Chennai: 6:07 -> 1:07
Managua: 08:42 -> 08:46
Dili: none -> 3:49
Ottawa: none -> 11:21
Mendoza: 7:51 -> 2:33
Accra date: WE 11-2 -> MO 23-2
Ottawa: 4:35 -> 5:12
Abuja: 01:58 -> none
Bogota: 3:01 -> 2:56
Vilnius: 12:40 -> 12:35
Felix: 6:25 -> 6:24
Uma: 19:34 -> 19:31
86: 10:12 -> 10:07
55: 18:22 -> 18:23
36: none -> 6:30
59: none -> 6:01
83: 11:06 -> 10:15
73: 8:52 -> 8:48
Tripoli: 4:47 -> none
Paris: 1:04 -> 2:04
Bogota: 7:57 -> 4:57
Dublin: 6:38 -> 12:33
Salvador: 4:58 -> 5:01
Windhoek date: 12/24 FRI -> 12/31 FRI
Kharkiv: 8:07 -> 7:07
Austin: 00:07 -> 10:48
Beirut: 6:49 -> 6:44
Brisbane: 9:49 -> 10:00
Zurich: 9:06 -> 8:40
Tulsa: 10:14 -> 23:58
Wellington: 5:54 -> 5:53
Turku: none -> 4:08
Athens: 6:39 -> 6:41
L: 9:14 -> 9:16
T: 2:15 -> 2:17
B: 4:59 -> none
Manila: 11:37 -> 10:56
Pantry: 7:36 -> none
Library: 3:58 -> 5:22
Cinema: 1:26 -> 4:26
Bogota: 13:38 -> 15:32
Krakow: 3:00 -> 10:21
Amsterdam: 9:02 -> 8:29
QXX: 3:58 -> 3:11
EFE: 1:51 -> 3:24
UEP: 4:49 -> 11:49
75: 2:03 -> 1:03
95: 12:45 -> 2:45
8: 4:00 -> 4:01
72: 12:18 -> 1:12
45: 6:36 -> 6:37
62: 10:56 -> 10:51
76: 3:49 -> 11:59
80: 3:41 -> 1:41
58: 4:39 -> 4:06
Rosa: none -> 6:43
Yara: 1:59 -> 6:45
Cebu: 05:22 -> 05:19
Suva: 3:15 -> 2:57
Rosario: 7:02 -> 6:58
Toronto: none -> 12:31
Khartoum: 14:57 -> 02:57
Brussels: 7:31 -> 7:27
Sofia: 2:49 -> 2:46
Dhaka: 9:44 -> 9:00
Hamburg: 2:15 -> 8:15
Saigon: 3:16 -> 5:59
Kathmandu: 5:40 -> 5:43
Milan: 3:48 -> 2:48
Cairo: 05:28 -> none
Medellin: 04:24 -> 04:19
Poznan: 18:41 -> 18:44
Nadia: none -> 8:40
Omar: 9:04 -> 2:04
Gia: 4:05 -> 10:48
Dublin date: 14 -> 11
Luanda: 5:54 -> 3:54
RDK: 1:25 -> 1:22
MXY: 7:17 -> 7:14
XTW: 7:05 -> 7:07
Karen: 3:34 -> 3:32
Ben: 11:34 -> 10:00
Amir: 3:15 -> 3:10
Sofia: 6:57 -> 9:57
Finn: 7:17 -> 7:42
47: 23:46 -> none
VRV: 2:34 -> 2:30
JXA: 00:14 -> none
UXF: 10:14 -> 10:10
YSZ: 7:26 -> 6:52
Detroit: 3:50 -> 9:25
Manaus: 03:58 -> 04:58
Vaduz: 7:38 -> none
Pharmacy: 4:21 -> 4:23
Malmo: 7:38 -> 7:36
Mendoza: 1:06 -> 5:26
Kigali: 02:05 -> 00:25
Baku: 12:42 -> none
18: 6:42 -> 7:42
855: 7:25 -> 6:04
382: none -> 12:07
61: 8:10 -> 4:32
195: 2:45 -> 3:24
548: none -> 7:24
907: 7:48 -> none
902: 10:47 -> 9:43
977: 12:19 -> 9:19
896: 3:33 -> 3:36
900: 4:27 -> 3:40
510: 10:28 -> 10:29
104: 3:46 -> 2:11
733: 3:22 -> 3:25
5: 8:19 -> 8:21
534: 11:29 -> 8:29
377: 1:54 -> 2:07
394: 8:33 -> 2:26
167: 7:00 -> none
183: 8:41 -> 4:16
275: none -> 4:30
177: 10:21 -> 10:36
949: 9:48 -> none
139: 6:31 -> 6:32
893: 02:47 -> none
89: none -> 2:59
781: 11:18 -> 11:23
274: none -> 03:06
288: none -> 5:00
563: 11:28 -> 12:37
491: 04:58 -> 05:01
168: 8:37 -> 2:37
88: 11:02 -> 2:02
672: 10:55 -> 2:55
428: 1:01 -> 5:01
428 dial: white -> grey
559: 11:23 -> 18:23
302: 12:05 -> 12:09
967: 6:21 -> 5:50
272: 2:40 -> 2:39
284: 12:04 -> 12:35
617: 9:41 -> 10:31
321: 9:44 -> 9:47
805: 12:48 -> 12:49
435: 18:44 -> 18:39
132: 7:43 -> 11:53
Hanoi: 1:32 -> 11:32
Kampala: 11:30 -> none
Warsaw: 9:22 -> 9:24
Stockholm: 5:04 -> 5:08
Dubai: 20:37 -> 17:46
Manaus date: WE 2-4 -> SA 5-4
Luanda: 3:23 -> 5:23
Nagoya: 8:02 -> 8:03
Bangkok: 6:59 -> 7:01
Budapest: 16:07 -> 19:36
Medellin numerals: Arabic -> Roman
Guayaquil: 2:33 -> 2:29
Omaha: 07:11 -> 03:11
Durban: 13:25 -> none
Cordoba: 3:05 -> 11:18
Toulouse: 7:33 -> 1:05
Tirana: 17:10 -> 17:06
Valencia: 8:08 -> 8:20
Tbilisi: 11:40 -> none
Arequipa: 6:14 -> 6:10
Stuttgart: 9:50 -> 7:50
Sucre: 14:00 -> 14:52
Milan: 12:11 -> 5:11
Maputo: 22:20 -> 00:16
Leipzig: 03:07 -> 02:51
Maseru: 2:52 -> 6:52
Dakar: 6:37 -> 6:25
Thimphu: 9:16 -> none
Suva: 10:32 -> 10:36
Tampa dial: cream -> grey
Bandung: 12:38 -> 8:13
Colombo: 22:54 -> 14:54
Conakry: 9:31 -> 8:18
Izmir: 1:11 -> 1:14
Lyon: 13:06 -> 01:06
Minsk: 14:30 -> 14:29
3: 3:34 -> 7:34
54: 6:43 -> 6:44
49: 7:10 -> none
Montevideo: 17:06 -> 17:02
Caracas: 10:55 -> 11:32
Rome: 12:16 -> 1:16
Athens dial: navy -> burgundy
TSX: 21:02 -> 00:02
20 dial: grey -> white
----
* _Problem requirements_
Count the lines in the items above that contain the word "date", and reply with only that number.

* _Solution for this problem_
4